Exercise goal:
Each line of the data should be transcribed exactly as given.

^^^^^^^^^^^^^^^^

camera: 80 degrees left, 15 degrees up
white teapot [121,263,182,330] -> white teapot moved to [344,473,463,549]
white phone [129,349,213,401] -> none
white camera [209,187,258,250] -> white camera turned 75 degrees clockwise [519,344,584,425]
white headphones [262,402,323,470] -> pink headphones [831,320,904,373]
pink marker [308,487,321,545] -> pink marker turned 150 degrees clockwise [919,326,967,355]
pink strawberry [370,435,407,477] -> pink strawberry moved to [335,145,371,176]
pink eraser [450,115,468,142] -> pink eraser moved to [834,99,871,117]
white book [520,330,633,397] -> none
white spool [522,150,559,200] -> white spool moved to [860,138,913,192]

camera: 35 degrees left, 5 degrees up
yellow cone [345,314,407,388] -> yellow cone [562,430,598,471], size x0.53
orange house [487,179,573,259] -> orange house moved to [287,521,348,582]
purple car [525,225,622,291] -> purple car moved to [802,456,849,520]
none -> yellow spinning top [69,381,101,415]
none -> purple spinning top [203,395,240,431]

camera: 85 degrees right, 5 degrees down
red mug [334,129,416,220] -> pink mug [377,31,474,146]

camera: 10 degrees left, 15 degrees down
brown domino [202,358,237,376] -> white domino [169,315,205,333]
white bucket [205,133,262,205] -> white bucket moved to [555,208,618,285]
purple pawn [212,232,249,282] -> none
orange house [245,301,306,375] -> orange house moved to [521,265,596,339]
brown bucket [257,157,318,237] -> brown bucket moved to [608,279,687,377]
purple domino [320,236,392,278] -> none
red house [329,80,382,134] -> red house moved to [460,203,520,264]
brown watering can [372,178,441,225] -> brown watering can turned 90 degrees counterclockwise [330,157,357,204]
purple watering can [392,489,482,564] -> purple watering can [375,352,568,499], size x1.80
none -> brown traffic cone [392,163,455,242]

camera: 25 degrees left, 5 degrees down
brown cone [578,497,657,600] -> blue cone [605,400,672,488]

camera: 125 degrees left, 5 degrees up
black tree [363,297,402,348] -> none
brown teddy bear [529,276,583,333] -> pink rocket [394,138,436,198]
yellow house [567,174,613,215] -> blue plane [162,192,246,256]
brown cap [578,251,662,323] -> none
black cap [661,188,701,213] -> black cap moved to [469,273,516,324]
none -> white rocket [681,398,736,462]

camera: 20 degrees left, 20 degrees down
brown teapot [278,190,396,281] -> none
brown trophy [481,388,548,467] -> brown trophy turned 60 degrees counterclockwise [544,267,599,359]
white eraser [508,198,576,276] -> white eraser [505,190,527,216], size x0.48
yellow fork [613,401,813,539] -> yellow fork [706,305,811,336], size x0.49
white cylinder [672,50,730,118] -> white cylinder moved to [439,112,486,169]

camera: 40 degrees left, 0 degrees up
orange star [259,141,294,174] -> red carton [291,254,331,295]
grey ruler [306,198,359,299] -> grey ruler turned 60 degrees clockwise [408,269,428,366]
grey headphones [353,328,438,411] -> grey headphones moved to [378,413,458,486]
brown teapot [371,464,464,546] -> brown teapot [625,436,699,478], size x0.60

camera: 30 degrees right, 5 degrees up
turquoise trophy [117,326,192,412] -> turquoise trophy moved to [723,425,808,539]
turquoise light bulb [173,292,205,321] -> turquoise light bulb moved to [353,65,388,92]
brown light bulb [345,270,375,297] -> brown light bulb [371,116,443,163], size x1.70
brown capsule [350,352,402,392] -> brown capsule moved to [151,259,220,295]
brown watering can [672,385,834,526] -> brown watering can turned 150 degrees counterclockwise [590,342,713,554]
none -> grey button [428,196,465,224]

^^^^^^^^^^^^^^^^

Reply to the exercise:
camera: 80 degrees left, 15 degrees up
white teapot [121,263,182,330] -> white teapot moved to [344,473,463,549]
white phone [129,349,213,401] -> none
white camera [209,187,258,250] -> white camera turned 75 degrees clockwise [519,344,584,425]
white headphones [262,402,323,470] -> pink headphones [831,320,904,373]
pink marker [308,487,321,545] -> pink marker turned 150 degrees clockwise [919,326,967,355]
pink strawberry [370,435,407,477] -> pink strawberry moved to [335,145,371,176]
pink eraser [450,115,468,142] -> pink eraser moved to [834,99,871,117]
white book [520,330,633,397] -> none
white spool [522,150,559,200] -> white spool moved to [860,138,913,192]

camera: 35 degrees left, 5 degrees up
yellow cone [345,314,407,388] -> yellow cone [562,430,598,471], size x0.53
orange house [487,179,573,259] -> orange house moved to [287,521,348,582]
purple car [525,225,622,291] -> purple car moved to [802,456,849,520]
none -> yellow spinning top [69,381,101,415]
none -> purple spinning top [203,395,240,431]

camera: 85 degrees right, 5 degrees down
red mug [334,129,416,220] -> pink mug [377,31,474,146]

camera: 10 degrees left, 15 degrees down
brown domino [202,358,237,376] -> white domino [169,315,205,333]
white bucket [205,133,262,205] -> white bucket moved to [555,208,618,285]
purple pawn [212,232,249,282] -> none
orange house [245,301,306,375] -> orange house moved to [521,265,596,339]
brown bucket [257,157,318,237] -> brown bucket moved to [608,279,687,377]
purple domino [320,236,392,278] -> none
red house [329,80,382,134] -> red house moved to [460,203,520,264]
brown watering can [372,178,441,225] -> brown watering can turned 90 degrees counterclockwise [330,157,357,204]
purple watering can [392,489,482,564] -> purple watering can [375,352,568,499], size x1.80
none -> brown traffic cone [392,163,455,242]

camera: 25 degrees left, 5 degrees down
brown cone [578,497,657,600] -> blue cone [605,400,672,488]

camera: 125 degrees left, 5 degrees up
black tree [363,297,402,348] -> none
brown teddy bear [529,276,583,333] -> pink rocket [394,138,436,198]
yellow house [567,174,613,215] -> blue plane [162,192,246,256]
brown cap [578,251,662,323] -> none
black cap [661,188,701,213] -> black cap moved to [469,273,516,324]
none -> white rocket [681,398,736,462]

camera: 20 degrees left, 20 degrees down
brown teapot [278,190,396,281] -> none
brown trophy [481,388,548,467] -> brown trophy turned 60 degrees counterclockwise [544,267,599,359]
white eraser [508,198,576,276] -> white eraser [505,190,527,216], size x0.48
yellow fork [613,401,813,539] -> yellow fork [706,305,811,336], size x0.49
white cylinder [672,50,730,118] -> white cylinder moved to [439,112,486,169]

camera: 40 degrees left, 0 degrees up
orange star [259,141,294,174] -> red carton [291,254,331,295]
grey ruler [306,198,359,299] -> grey ruler turned 60 degrees clockwise [408,269,428,366]
grey headphones [353,328,438,411] -> grey headphones moved to [378,413,458,486]
brown teapot [371,464,464,546] -> brown teapot [625,436,699,478], size x0.60

camera: 30 degrees right, 5 degrees up
turquoise trophy [117,326,192,412] -> turquoise trophy moved to [723,425,808,539]
turquoise light bulb [173,292,205,321] -> turquoise light bulb moved to [353,65,388,92]
brown light bulb [345,270,375,297] -> brown light bulb [371,116,443,163], size x1.70
brown capsule [350,352,402,392] -> brown capsule moved to [151,259,220,295]
brown watering can [672,385,834,526] -> brown watering can turned 150 degrees counterclockwise [590,342,713,554]
none -> grey button [428,196,465,224]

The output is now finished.